The answer must consist only of the lines from the line with "U10: LTV-817 -> EL817" to the line with "U8: NOR (in D4, in T7, out G9) -> none", both included, exactly as they stand below.

Extracted records Start Marker

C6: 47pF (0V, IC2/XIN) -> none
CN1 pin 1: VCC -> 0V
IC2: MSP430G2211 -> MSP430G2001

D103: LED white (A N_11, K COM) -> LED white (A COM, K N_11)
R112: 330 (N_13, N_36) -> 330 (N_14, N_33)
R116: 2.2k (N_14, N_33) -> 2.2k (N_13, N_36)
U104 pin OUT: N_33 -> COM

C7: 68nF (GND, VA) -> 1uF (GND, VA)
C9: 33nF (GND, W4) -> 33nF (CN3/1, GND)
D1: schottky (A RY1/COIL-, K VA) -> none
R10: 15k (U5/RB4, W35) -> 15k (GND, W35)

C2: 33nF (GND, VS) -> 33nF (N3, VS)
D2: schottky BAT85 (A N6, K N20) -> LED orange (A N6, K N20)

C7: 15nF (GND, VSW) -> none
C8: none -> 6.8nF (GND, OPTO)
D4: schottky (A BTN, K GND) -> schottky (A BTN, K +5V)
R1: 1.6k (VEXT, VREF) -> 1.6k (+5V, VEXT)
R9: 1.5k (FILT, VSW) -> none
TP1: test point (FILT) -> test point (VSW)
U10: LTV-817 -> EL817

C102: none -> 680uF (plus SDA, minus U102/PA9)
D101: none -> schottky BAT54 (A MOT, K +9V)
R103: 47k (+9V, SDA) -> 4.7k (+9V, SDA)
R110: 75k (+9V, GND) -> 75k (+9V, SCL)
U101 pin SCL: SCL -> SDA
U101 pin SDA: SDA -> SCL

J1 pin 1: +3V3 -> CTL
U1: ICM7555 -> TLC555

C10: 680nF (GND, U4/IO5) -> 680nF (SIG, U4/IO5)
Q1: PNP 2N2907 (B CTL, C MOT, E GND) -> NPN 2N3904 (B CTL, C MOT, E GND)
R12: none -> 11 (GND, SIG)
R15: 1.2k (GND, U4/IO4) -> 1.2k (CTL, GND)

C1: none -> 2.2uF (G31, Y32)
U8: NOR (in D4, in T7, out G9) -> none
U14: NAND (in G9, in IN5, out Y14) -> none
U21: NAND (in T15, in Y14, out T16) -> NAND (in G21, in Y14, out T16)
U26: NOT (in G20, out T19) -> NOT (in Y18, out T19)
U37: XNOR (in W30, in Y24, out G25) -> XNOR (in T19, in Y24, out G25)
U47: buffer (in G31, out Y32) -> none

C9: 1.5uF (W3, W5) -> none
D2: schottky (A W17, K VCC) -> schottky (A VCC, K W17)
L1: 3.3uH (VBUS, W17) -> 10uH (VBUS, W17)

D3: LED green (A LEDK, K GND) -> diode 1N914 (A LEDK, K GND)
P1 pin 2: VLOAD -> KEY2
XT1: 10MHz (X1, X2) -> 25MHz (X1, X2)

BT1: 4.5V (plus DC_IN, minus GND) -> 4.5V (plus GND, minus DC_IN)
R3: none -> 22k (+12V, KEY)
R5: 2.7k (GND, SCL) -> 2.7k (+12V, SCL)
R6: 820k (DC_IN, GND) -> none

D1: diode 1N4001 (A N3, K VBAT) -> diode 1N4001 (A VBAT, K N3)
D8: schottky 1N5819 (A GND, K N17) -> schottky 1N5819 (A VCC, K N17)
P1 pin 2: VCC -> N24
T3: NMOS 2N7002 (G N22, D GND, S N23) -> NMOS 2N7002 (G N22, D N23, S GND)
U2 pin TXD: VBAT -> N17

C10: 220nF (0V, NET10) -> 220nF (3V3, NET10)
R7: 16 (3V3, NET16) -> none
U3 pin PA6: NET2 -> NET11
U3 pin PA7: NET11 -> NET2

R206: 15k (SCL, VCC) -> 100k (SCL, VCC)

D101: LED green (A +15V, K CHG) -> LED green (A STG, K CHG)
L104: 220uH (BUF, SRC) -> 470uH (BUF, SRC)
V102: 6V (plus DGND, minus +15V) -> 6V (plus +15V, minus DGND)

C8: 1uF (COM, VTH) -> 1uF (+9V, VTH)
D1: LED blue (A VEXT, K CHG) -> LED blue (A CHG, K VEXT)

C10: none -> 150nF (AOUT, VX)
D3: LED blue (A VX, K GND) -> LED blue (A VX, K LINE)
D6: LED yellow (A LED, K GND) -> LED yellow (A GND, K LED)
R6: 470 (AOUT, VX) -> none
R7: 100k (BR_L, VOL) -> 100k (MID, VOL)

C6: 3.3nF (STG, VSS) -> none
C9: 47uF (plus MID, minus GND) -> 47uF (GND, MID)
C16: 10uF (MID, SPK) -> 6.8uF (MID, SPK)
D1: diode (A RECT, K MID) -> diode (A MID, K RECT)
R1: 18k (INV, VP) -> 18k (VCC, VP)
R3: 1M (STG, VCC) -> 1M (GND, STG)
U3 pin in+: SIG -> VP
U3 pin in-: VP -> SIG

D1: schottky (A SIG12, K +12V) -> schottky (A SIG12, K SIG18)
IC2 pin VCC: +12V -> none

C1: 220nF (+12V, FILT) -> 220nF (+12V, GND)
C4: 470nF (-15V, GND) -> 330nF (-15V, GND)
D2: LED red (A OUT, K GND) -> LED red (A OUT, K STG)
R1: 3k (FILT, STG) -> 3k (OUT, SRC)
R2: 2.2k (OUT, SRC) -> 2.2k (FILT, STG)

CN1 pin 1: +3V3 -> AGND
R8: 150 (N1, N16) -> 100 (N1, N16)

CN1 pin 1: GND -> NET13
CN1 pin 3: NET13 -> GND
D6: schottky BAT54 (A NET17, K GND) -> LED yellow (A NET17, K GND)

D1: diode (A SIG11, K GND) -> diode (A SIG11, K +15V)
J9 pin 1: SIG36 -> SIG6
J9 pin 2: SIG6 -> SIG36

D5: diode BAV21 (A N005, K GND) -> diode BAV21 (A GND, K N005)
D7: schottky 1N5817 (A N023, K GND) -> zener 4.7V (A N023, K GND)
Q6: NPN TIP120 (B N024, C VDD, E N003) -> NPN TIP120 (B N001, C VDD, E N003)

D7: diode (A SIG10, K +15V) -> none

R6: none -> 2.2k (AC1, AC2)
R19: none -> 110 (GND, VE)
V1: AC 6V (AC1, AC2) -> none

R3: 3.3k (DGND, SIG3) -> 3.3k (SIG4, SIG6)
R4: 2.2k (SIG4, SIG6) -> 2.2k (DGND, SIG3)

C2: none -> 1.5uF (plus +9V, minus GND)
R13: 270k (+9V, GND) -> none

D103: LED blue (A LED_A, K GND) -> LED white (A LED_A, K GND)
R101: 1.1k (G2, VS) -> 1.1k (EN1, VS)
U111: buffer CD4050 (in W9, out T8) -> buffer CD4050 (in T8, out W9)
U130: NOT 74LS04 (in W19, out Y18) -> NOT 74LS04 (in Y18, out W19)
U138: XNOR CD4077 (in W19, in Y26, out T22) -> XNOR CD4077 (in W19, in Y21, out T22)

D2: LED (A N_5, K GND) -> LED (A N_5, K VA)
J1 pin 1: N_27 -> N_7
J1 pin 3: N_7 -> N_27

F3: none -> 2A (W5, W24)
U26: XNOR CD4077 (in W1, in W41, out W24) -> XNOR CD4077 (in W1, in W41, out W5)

Extracted records End Marker

• **Solution to the exercise**:
U10: LTV-817 -> EL817

C102: none -> 680uF (plus SDA, minus U102/PA9)
D101: none -> schottky BAT54 (A MOT, K +9V)
R103: 47k (+9V, SDA) -> 4.7k (+9V, SDA)
R110: 75k (+9V, GND) -> 75k (+9V, SCL)
U101 pin SCL: SCL -> SDA
U101 pin SDA: SDA -> SCL

J1 pin 1: +3V3 -> CTL
U1: ICM7555 -> TLC555

C10: 680nF (GND, U4/IO5) -> 680nF (SIG, U4/IO5)
Q1: PNP 2N2907 (B CTL, C MOT, E GND) -> NPN 2N3904 (B CTL, C MOT, E GND)
R12: none -> 11 (GND, SIG)
R15: 1.2k (GND, U4/IO4) -> 1.2k (CTL, GND)

C1: none -> 2.2uF (G31, Y32)
U8: NOR (in D4, in T7, out G9) -> none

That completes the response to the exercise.